- _Exercise directions_:
Write out again, exactly, the lines of the listing below from the first one through the one that contains "window: (299, 482) -> (217, 454), removed", and no other lines.

---- Dataset records

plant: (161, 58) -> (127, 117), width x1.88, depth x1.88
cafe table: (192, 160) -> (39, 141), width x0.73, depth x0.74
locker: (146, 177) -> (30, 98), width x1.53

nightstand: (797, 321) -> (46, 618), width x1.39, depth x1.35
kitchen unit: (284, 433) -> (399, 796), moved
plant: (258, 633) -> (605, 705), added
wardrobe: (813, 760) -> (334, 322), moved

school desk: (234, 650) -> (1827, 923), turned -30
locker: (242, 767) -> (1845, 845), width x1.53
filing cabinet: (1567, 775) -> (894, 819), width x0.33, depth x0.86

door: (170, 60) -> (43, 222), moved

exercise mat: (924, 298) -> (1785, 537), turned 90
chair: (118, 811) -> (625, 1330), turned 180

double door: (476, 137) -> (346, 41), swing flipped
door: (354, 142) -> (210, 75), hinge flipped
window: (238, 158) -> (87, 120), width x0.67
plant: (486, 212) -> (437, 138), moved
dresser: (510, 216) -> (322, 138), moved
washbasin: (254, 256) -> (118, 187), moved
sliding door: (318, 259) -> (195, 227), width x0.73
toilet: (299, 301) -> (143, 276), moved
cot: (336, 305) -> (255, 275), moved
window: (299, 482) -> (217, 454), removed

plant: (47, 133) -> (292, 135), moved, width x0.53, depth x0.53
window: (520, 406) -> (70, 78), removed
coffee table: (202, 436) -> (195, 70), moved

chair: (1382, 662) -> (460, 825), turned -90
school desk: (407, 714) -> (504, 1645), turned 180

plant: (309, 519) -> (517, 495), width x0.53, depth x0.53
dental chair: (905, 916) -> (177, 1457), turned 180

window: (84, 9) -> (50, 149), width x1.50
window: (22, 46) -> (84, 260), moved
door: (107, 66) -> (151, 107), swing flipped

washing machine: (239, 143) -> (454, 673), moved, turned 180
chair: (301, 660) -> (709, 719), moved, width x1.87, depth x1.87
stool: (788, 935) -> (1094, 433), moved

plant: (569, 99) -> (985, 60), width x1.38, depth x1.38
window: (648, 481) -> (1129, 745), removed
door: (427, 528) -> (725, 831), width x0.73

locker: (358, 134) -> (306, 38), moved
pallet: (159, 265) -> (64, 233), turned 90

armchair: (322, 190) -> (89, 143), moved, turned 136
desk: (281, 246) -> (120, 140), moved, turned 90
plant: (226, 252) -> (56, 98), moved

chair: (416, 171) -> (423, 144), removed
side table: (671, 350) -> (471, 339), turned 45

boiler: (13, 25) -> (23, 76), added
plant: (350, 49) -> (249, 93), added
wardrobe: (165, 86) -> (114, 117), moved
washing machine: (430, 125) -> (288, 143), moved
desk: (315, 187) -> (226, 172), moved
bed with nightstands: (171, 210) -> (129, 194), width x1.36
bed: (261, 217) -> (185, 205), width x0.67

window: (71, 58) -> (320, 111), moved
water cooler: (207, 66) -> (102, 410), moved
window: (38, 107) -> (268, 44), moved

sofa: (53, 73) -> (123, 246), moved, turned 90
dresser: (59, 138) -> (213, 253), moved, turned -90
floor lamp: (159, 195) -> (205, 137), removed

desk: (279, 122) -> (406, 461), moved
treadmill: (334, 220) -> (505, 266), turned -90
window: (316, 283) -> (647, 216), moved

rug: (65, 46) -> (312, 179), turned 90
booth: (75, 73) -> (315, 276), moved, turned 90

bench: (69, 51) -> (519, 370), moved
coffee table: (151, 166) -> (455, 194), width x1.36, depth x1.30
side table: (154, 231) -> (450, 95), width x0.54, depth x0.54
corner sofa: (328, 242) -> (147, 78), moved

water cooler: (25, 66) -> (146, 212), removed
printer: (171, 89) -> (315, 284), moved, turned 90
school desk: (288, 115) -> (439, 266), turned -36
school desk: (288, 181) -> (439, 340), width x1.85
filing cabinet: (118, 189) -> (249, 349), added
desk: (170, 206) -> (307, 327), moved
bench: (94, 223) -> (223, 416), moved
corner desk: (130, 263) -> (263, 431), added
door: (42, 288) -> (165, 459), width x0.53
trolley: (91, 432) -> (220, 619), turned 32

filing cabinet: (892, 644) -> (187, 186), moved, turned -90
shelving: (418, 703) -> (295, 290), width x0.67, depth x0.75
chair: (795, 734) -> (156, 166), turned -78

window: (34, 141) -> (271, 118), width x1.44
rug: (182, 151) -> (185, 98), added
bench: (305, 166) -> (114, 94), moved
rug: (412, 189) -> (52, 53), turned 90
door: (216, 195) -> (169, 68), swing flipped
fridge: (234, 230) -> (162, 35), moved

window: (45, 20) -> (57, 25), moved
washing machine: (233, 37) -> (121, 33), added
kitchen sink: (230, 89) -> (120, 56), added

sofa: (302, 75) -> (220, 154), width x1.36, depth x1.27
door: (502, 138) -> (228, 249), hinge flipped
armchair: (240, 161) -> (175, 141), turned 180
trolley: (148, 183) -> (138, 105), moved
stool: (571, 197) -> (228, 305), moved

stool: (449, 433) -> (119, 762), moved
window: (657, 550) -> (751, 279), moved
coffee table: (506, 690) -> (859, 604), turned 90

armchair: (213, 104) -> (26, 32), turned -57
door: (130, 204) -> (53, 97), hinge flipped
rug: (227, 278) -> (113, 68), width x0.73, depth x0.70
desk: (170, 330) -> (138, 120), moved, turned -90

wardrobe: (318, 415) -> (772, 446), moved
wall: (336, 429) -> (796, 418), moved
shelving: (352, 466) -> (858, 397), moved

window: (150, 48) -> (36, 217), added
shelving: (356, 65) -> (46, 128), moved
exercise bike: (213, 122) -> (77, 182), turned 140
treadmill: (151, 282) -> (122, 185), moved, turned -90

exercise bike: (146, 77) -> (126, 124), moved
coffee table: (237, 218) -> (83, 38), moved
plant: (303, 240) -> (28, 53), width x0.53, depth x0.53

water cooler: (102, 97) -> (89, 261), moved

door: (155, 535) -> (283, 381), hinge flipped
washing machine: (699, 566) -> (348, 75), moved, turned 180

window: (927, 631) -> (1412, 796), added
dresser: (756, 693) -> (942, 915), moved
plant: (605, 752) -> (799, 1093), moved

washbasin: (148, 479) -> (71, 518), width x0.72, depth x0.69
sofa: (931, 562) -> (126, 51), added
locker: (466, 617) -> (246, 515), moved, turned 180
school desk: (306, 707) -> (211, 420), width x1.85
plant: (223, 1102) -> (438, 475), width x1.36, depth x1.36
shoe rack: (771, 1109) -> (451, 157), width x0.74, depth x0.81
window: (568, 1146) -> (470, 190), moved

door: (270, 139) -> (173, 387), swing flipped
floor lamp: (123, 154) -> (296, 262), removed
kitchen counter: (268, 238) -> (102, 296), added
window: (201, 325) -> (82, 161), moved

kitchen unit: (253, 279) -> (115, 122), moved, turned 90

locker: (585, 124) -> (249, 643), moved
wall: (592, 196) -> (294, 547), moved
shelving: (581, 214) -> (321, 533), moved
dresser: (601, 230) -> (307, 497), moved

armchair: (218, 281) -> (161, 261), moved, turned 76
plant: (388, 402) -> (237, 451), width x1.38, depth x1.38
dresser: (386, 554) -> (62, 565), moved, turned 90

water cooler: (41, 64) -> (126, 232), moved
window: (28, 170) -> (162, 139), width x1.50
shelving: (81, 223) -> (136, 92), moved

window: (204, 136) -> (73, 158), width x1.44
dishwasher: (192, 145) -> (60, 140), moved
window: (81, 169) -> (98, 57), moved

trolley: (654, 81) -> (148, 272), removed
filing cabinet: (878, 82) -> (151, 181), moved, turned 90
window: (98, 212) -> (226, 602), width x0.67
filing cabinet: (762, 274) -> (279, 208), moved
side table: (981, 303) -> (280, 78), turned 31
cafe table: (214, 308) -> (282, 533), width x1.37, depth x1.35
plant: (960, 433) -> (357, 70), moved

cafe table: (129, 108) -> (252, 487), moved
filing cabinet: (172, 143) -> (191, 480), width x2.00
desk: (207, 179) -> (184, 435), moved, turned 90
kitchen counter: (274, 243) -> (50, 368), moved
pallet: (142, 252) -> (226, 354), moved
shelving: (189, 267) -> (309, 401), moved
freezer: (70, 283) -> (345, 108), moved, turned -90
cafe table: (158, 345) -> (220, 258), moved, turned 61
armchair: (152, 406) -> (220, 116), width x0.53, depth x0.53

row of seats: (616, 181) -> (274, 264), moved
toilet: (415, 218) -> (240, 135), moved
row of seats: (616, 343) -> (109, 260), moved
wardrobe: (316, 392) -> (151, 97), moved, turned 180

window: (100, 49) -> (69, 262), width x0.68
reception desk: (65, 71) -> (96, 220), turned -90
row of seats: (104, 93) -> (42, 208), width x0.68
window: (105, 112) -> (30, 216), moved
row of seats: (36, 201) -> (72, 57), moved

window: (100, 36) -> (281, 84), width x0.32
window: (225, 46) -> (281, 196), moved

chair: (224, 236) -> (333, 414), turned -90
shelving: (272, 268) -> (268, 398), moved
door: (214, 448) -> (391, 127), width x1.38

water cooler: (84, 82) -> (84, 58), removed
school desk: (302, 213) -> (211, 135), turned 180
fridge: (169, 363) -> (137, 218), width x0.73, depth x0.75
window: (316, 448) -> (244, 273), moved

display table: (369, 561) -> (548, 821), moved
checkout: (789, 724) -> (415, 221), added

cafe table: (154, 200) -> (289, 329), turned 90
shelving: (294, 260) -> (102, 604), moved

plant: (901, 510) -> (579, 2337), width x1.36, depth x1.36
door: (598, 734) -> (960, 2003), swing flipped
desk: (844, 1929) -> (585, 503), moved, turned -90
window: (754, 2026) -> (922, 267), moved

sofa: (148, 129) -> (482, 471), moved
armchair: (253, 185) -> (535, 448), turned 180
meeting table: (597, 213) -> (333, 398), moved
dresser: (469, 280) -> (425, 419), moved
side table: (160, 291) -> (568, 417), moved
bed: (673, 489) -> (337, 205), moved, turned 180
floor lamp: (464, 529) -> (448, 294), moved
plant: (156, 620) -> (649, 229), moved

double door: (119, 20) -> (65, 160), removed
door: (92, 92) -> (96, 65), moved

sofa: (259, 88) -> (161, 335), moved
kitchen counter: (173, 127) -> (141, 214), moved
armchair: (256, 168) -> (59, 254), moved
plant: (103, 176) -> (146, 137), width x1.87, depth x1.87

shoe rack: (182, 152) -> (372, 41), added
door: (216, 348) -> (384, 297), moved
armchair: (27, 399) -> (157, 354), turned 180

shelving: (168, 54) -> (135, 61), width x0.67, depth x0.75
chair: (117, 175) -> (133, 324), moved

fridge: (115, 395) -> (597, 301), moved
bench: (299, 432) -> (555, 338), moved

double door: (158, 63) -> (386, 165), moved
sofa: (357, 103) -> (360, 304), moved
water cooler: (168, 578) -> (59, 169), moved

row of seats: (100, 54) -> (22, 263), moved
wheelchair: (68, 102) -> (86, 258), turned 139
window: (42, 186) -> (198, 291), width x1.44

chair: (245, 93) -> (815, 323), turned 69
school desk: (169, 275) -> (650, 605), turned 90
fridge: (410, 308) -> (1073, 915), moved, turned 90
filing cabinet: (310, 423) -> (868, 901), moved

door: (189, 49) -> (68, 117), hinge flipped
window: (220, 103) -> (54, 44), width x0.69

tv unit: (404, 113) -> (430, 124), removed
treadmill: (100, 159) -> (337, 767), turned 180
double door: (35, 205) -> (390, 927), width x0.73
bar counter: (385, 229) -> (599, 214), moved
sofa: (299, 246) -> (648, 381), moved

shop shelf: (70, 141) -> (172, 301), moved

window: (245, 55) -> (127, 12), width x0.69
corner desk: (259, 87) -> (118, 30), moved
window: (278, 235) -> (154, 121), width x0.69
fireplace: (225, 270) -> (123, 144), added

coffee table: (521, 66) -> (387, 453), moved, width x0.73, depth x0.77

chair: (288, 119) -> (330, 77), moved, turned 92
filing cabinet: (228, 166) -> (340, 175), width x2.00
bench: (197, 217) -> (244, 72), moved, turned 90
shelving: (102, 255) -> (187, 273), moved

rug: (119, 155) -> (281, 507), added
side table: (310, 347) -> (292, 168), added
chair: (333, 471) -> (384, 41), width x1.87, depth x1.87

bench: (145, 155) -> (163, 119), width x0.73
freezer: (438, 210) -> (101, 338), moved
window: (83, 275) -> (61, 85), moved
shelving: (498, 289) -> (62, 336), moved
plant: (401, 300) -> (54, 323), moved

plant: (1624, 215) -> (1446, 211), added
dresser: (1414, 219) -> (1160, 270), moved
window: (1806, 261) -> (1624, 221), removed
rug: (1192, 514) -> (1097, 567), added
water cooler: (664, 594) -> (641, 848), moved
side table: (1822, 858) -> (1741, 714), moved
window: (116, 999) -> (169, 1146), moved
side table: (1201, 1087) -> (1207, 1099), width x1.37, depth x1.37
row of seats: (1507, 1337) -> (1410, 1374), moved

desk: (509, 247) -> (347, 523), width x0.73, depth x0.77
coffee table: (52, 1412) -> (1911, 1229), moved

--------

- _Written response_:
plant: (161, 58) -> (127, 117), width x1.88, depth x1.88
cafe table: (192, 160) -> (39, 141), width x0.73, depth x0.74
locker: (146, 177) -> (30, 98), width x1.53

nightstand: (797, 321) -> (46, 618), width x1.39, depth x1.35
kitchen unit: (284, 433) -> (399, 796), moved
plant: (258, 633) -> (605, 705), added
wardrobe: (813, 760) -> (334, 322), moved

school desk: (234, 650) -> (1827, 923), turned -30
locker: (242, 767) -> (1845, 845), width x1.53
filing cabinet: (1567, 775) -> (894, 819), width x0.33, depth x0.86

door: (170, 60) -> (43, 222), moved

exercise mat: (924, 298) -> (1785, 537), turned 90
chair: (118, 811) -> (625, 1330), turned 180

double door: (476, 137) -> (346, 41), swing flipped
door: (354, 142) -> (210, 75), hinge flipped
window: (238, 158) -> (87, 120), width x0.67
plant: (486, 212) -> (437, 138), moved
dresser: (510, 216) -> (322, 138), moved
washbasin: (254, 256) -> (118, 187), moved
sliding door: (318, 259) -> (195, 227), width x0.73
toilet: (299, 301) -> (143, 276), moved
cot: (336, 305) -> (255, 275), moved
window: (299, 482) -> (217, 454), removed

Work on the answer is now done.